**Required action**
Please retype the data below line for line and leave out every picture.

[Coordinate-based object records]
⟨
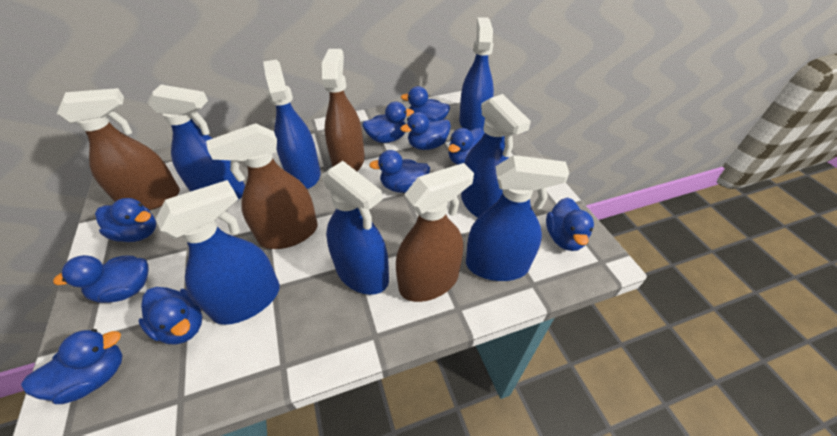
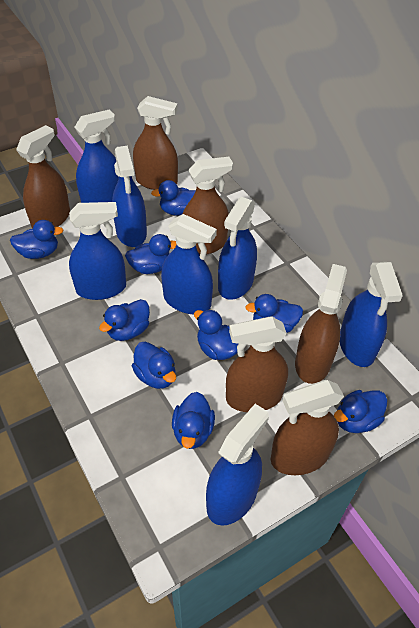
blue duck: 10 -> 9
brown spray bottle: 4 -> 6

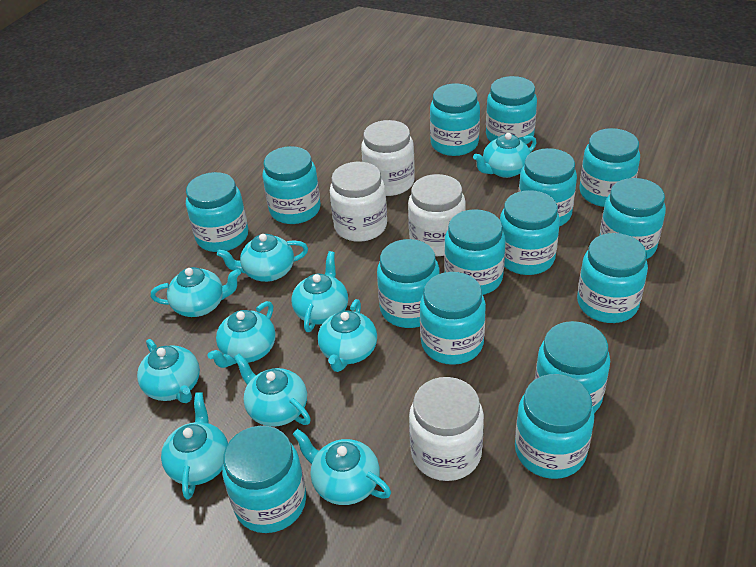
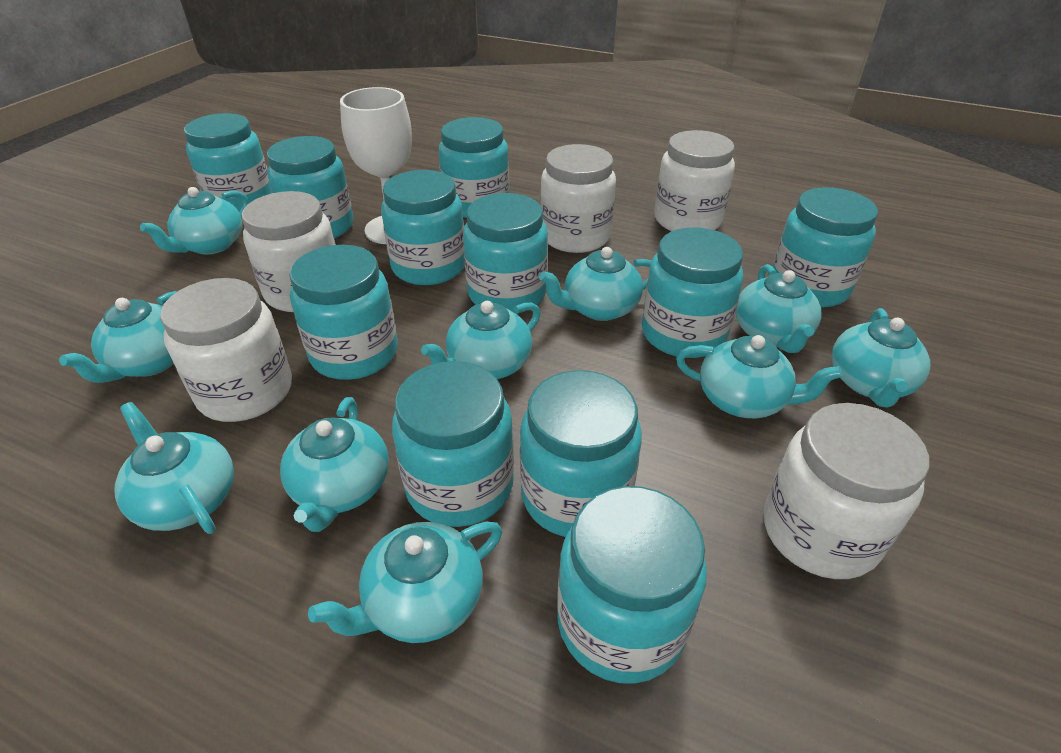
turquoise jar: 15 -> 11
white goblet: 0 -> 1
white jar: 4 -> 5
⟩
**Exercise response**
blue duck: 10 -> 9
brown spray bottle: 4 -> 6

turquoise jar: 15 -> 11
white goblet: 0 -> 1
white jar: 4 -> 5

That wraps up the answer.